(Before-and-after object listings)
● ● ●
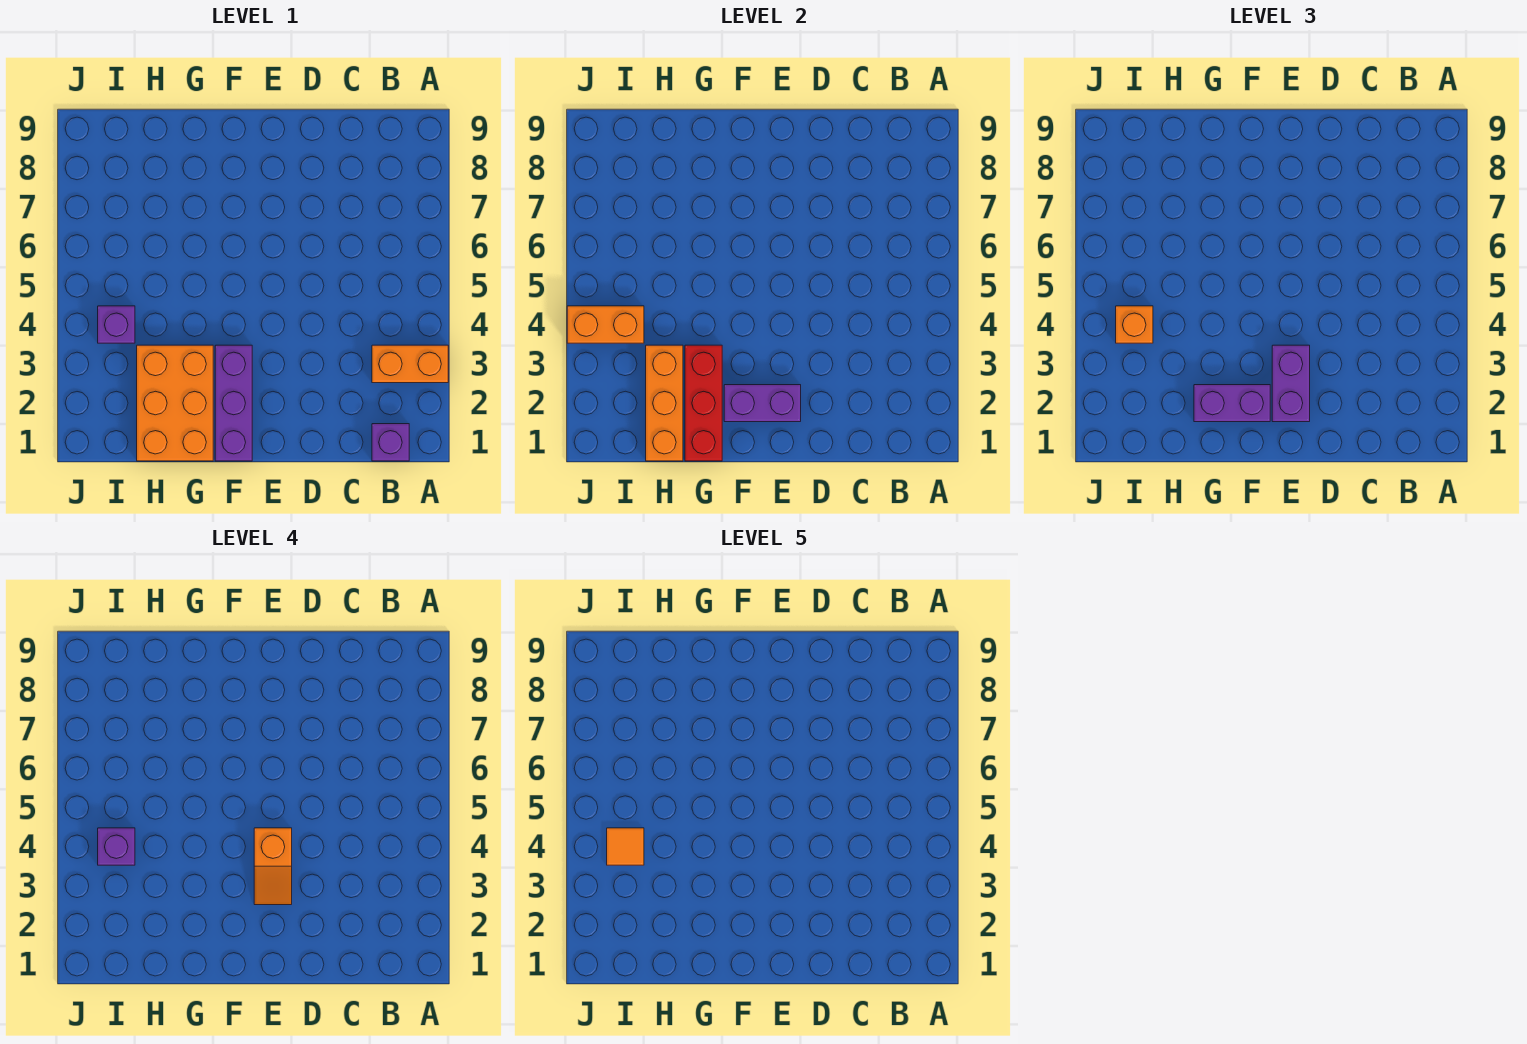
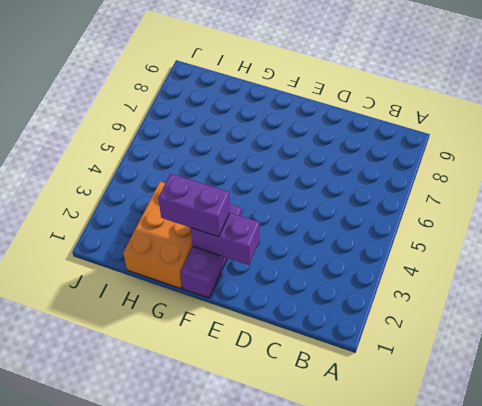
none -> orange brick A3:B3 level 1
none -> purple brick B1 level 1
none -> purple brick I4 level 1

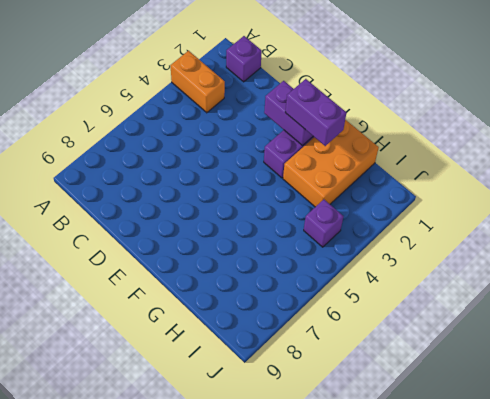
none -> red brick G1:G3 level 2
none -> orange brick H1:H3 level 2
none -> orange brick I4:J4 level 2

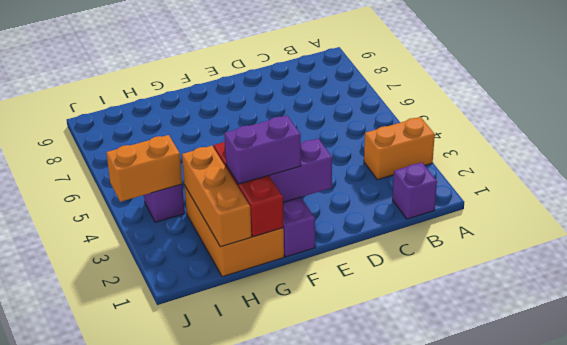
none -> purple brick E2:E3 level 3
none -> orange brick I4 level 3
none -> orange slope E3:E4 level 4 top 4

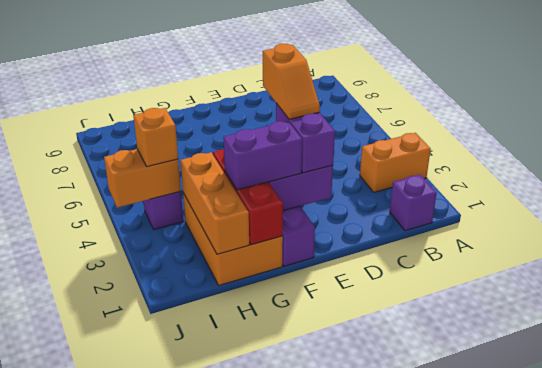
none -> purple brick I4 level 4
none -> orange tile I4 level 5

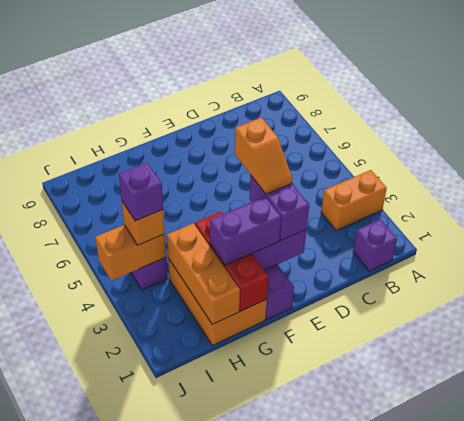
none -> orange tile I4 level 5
● ● ●
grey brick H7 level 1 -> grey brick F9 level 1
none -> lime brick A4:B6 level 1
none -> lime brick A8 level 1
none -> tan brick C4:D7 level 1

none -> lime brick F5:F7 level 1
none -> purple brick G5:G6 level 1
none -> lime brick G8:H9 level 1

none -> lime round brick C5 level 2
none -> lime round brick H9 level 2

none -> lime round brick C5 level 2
● ● ●
PROBLEM TO WORK ON =
Among the lines above, which ones hold the string "purple"? Show them.

RESPONSE =
none -> purple brick B1 level 1
none -> purple brick I4 level 1
none -> purple brick E2:E3 level 3
none -> purple brick I4 level 4
none -> purple brick G5:G6 level 1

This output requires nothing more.